= Beginning of Section =

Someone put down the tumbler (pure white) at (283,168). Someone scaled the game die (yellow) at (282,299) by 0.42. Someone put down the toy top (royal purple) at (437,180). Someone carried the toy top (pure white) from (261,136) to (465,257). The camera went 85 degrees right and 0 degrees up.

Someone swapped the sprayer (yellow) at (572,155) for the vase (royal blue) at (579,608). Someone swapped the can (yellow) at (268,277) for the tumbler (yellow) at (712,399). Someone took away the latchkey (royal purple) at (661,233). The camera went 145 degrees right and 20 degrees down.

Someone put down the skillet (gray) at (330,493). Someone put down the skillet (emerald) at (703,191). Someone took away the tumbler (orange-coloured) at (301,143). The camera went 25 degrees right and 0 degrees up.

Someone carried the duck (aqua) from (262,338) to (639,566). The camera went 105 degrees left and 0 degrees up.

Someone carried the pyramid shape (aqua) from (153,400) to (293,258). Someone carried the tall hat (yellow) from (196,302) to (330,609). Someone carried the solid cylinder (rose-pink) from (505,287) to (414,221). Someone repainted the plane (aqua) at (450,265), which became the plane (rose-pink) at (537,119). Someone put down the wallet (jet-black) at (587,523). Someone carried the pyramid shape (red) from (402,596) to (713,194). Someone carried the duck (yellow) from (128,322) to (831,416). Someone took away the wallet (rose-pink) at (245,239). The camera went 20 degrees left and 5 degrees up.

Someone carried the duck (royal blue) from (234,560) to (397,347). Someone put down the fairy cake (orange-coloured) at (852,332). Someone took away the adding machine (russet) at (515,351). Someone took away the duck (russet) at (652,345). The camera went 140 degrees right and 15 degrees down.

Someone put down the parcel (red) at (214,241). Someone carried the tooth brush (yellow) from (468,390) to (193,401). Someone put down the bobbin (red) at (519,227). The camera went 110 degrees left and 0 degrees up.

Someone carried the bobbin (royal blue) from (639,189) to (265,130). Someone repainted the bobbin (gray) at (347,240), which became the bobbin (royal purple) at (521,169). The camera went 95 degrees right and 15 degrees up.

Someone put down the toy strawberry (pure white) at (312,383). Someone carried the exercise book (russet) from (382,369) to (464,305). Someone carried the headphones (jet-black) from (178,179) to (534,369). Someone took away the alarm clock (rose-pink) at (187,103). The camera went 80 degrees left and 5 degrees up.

= End of Section =

What's needed is every entry, returned word for word.

Someone put down the tumbler (pure white) at (283,168). Someone scaled the game die (yellow) at (282,299) by 0.42. Someone put down the toy top (royal purple) at (437,180). Someone carried the toy top (pure white) from (261,136) to (465,257). The camera went 85 degrees right and 0 degrees up.

Someone swapped the sprayer (yellow) at (572,155) for the vase (royal blue) at (579,608). Someone swapped the can (yellow) at (268,277) for the tumbler (yellow) at (712,399). Someone took away the latchkey (royal purple) at (661,233). The camera went 145 degrees right and 20 degrees down.

Someone put down the skillet (gray) at (330,493). Someone put down the skillet (emerald) at (703,191). Someone took away the tumbler (orange-coloured) at (301,143). The camera went 25 degrees right and 0 degrees up.

Someone carried the duck (aqua) from (262,338) to (639,566). The camera went 105 degrees left and 0 degrees up.

Someone carried the pyramid shape (aqua) from (153,400) to (293,258). Someone carried the tall hat (yellow) from (196,302) to (330,609). Someone carried the solid cylinder (rose-pink) from (505,287) to (414,221). Someone repainted the plane (aqua) at (450,265), which became the plane (rose-pink) at (537,119). Someone put down the wallet (jet-black) at (587,523). Someone carried the pyramid shape (red) from (402,596) to (713,194). Someone carried the duck (yellow) from (128,322) to (831,416). Someone took away the wallet (rose-pink) at (245,239). The camera went 20 degrees left and 5 degrees up.

Someone carried the duck (royal blue) from (234,560) to (397,347). Someone put down the fairy cake (orange-coloured) at (852,332). Someone took away the adding machine (russet) at (515,351). Someone took away the duck (russet) at (652,345). The camera went 140 degrees right and 15 degrees down.

Someone put down the parcel (red) at (214,241). Someone carried the tooth brush (yellow) from (468,390) to (193,401). Someone put down the bobbin (red) at (519,227). The camera went 110 degrees left and 0 degrees up.

Someone carried the bobbin (royal blue) from (639,189) to (265,130). Someone repainted the bobbin (gray) at (347,240), which became the bobbin (royal purple) at (521,169). The camera went 95 degrees right and 15 degrees up.

Someone put down the toy strawberry (pure white) at (312,383). Someone carried the exercise book (russet) from (382,369) to (464,305). Someone carried the headphones (jet-black) from (178,179) to (534,369). Someone took away the alarm clock (rose-pink) at (187,103). The camera went 80 degrees left and 5 degrees up.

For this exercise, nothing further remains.